↓↓↓

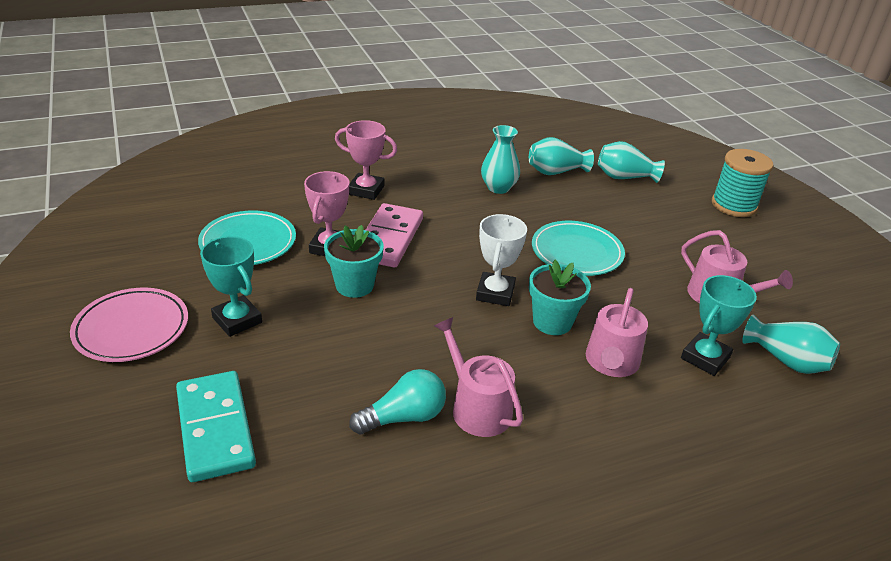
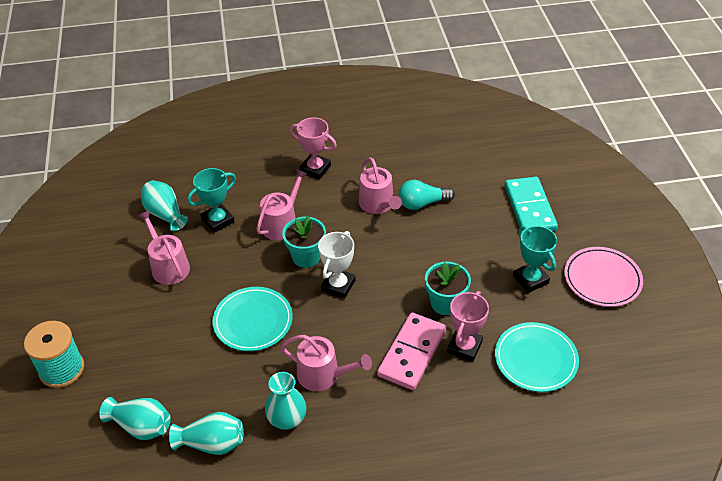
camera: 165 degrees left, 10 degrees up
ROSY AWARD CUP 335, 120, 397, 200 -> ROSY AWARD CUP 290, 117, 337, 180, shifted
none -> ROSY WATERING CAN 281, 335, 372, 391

↑↑↑

Exactly repeat the data above; the pictures do not belong in your copy.

camera: 165 degrees left, 10 degrees up
ROSY AWARD CUP 335, 120, 397, 200 -> ROSY AWARD CUP 290, 117, 337, 180, shifted
none -> ROSY WATERING CAN 281, 335, 372, 391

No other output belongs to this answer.